Object state change records
# # # # #

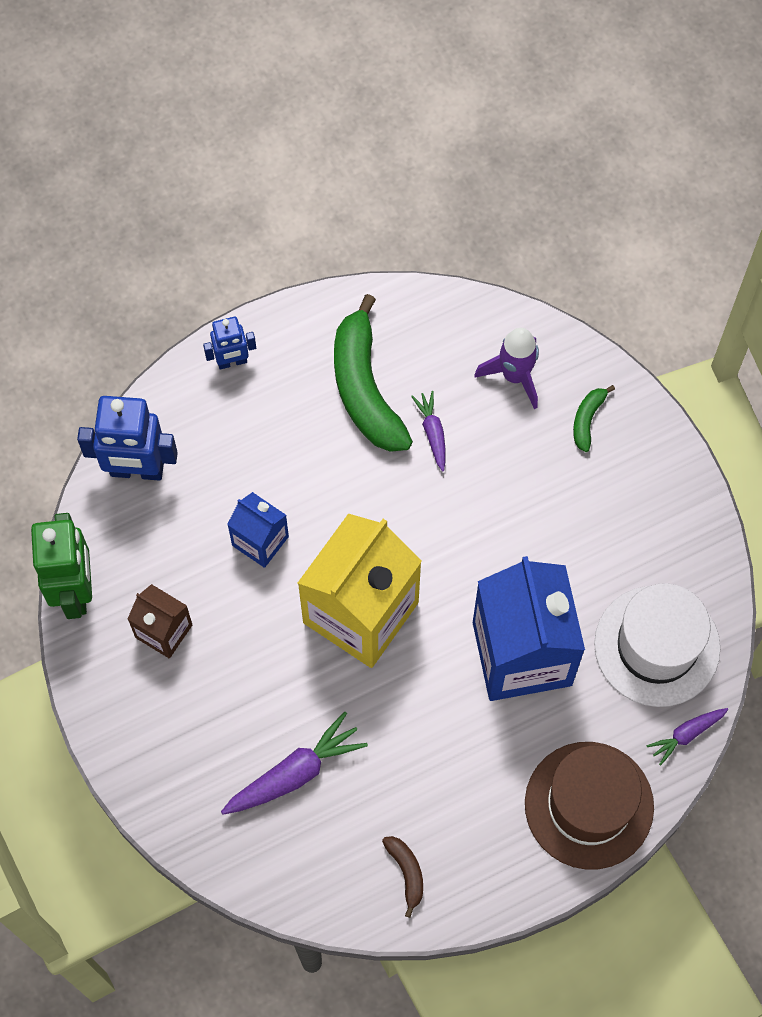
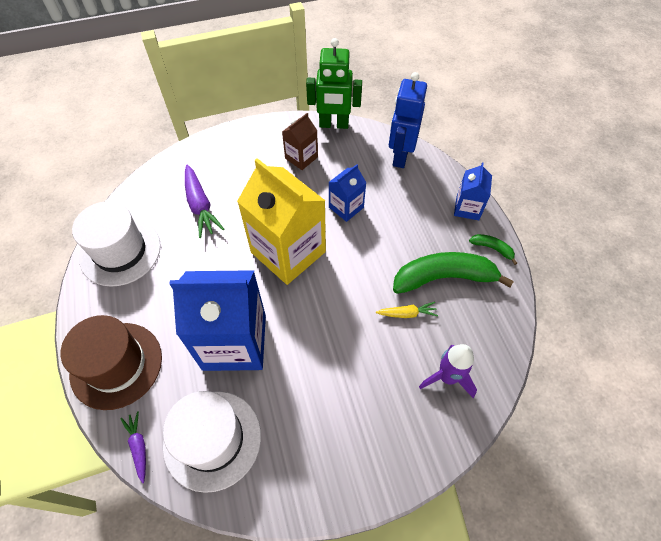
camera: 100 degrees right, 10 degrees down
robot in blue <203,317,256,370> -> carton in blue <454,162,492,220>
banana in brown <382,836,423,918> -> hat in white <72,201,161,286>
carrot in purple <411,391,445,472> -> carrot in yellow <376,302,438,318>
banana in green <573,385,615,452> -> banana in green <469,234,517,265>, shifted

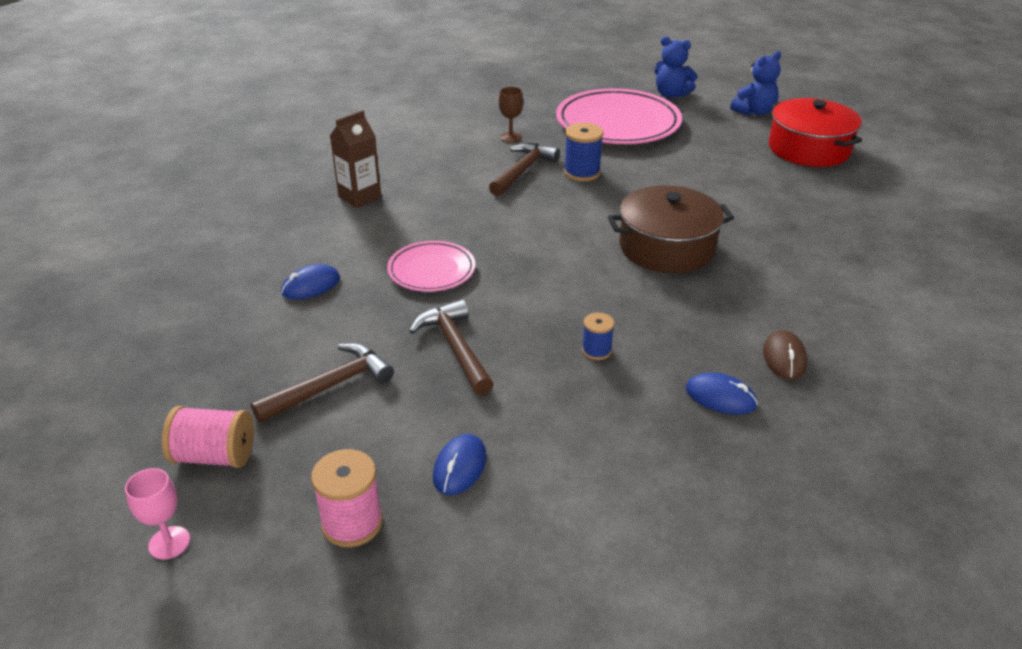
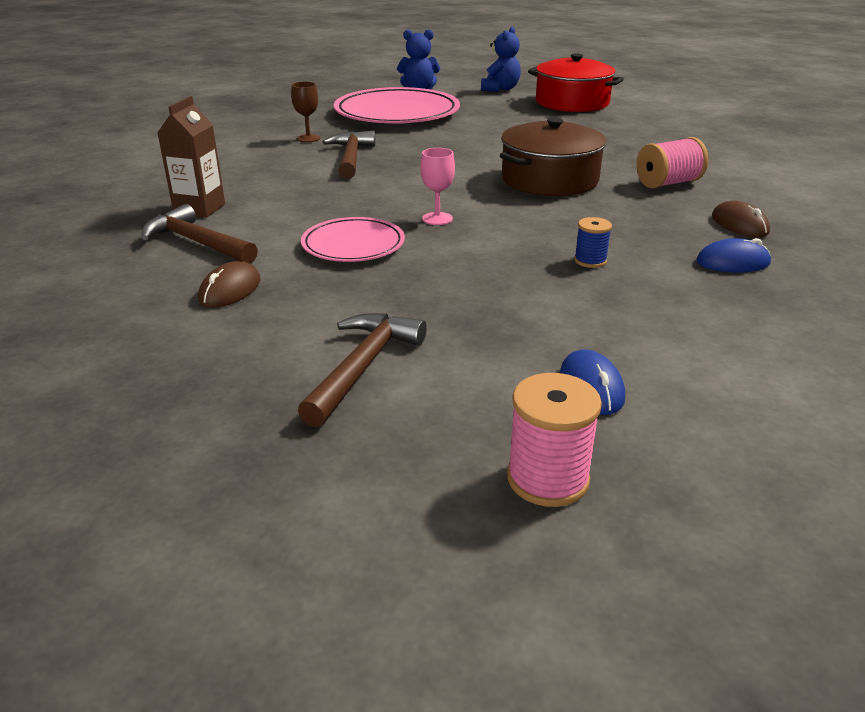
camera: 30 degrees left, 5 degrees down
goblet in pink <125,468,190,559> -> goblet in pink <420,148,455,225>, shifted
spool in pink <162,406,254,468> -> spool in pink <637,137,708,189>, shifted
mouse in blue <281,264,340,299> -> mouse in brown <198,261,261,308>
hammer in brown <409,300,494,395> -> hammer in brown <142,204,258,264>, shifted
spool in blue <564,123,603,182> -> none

# # # # #

Exercise brief:
Read each line of the data and count the ones that include "blue", answering with the number alone.

Result of the exercise:
3